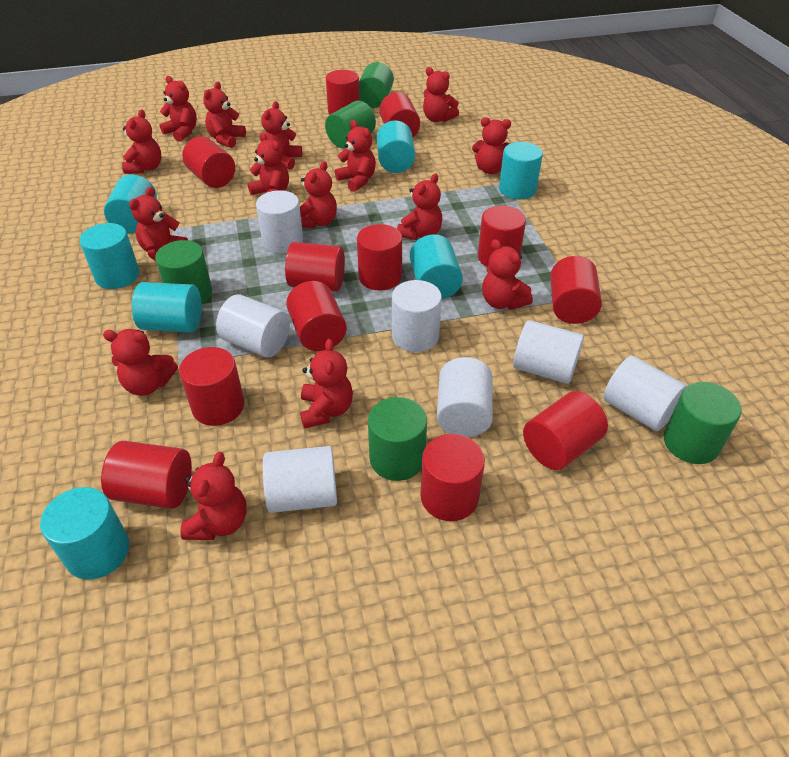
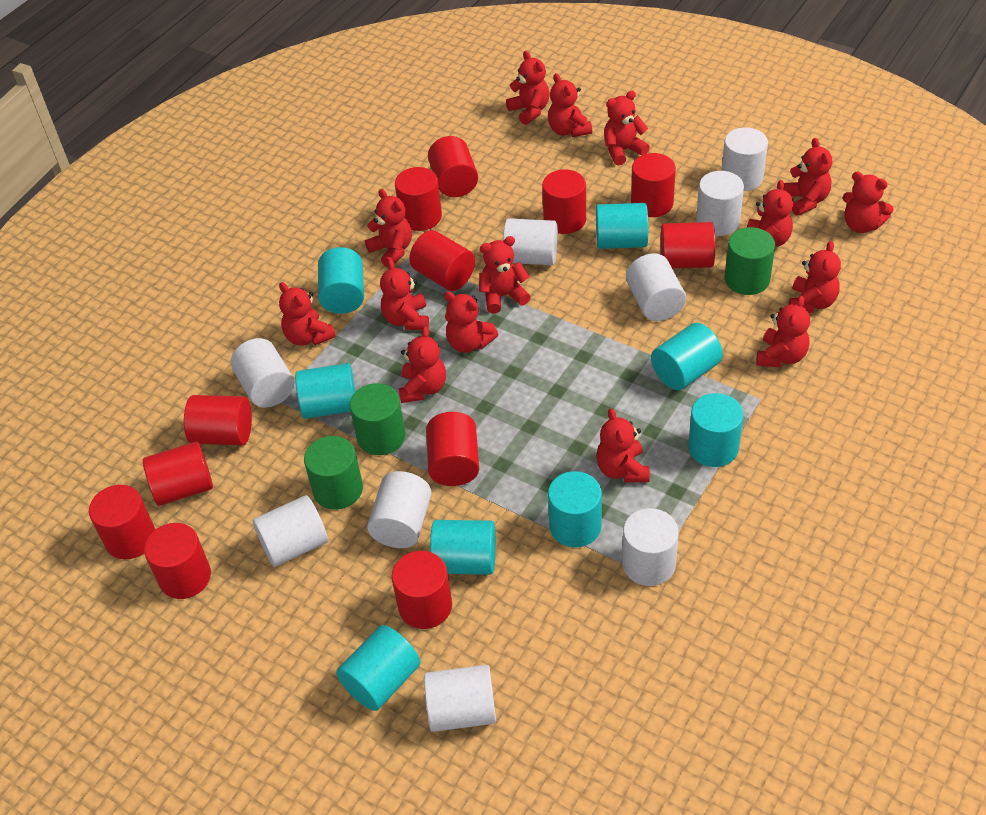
green cylinder: 5 -> 3
turquoise cylinder: 7 -> 8
white cylinder: 7 -> 9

What you are asked to do | Once the pictures are removed, copy the listing exactly.

Result of this exercise |
green cylinder: 5 -> 3
turquoise cylinder: 7 -> 8
white cylinder: 7 -> 9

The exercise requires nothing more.